**Exercise description**
Print the lines of the records exactly as they appear, starting with the line that contains "Rookhurst (150, 805)" and continuing through the end of the records, with that first line included.

**Raw records**
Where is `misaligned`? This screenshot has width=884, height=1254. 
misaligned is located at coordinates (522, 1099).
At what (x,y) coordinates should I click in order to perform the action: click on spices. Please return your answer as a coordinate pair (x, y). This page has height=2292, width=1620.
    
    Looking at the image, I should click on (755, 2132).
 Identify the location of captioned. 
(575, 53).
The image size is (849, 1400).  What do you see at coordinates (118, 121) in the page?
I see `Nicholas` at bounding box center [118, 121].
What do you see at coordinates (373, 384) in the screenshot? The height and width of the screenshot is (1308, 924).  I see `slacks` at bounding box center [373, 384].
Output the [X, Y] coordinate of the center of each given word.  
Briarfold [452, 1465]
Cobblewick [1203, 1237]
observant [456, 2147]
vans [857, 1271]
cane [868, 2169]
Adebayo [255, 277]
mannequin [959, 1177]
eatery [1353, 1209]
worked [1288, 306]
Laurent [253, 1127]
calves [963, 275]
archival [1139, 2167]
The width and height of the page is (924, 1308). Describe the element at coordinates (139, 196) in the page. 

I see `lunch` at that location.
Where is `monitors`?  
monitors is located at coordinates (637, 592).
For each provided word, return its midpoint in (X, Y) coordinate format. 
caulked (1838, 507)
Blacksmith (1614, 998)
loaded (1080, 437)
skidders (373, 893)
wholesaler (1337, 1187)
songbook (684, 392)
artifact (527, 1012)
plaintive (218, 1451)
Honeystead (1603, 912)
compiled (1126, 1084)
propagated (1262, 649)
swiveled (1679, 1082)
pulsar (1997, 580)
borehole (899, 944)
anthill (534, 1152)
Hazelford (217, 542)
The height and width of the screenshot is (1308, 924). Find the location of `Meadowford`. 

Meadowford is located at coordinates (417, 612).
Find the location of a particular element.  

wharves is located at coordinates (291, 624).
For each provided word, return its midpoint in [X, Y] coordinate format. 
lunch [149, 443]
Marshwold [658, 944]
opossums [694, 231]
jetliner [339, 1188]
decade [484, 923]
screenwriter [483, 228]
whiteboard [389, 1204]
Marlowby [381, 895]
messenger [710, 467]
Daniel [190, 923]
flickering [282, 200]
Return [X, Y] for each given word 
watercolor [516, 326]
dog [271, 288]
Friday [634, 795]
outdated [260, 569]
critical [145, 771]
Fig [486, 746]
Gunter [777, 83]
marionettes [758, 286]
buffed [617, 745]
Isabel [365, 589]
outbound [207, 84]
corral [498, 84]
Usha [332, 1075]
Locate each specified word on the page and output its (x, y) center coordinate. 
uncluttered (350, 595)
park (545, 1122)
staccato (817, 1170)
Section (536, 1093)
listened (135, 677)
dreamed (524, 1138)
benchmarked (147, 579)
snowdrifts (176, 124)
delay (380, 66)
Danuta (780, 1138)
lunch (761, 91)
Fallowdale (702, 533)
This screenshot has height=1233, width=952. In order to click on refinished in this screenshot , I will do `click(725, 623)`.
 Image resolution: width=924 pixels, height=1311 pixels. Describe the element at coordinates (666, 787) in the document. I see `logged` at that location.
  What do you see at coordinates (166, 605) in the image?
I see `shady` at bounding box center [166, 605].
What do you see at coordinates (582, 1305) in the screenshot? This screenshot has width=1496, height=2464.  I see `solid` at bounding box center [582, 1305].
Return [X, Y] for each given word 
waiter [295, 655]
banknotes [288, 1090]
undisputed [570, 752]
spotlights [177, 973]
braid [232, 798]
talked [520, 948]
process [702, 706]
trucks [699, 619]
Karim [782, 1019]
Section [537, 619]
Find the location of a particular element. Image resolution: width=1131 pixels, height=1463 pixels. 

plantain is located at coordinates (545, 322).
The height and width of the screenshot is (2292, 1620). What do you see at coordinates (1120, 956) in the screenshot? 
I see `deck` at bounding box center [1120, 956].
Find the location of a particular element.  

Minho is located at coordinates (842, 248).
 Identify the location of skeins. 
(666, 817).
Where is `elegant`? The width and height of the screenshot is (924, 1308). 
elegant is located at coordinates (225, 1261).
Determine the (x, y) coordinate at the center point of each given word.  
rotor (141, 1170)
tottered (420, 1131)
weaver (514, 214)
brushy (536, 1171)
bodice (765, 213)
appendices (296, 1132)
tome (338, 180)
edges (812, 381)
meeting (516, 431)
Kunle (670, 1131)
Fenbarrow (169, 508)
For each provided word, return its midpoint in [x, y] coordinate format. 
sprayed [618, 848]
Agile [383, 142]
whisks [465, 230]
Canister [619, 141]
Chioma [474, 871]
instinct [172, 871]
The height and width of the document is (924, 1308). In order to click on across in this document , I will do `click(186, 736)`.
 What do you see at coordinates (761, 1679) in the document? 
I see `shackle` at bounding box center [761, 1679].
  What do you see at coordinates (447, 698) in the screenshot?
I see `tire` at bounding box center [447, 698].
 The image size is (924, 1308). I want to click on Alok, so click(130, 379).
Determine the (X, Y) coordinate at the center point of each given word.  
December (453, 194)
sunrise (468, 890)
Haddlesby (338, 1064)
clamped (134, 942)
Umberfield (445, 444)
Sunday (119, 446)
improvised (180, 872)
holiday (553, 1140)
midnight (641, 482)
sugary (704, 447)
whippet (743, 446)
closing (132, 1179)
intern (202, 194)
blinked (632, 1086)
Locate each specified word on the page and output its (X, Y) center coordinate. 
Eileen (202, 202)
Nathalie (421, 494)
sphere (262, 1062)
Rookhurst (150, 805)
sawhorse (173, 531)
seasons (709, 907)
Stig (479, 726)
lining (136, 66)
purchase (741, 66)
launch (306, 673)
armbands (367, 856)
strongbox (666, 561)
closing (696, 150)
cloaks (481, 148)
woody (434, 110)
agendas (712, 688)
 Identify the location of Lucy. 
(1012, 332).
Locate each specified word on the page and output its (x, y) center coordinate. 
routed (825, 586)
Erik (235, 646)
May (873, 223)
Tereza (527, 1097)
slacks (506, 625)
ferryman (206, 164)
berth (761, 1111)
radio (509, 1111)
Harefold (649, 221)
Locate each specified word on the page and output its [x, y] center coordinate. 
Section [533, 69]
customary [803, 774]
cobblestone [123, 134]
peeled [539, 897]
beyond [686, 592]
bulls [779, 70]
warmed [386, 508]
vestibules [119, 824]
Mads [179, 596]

**Task result**
Rookhurst (150, 805)
sawhorse (173, 531)
seasons (709, 907)
Stig (479, 726)
lining (136, 66)
purchase (741, 66)
launch (306, 673)
armbands (367, 856)
strongbox (666, 561)
closing (696, 150)
cloaks (481, 148)
woody (434, 110)
agendas (712, 688)
 Identify the location of Lucy. 
(1012, 332).
Locate each specified word on the page and output its (x, y) center coordinate. 
routed (825, 586)
Erik (235, 646)
May (873, 223)
Tereza (527, 1097)
slacks (506, 625)
ferryman (206, 164)
berth (761, 1111)
radio (509, 1111)
Harefold (649, 221)
Locate each specified word on the page and output its [x, y] center coordinate. 
Section [533, 69]
customary [803, 774]
cobblestone [123, 134]
peeled [539, 897]
beyond [686, 592]
bulls [779, 70]
warmed [386, 508]
vestibules [119, 824]
Mads [179, 596]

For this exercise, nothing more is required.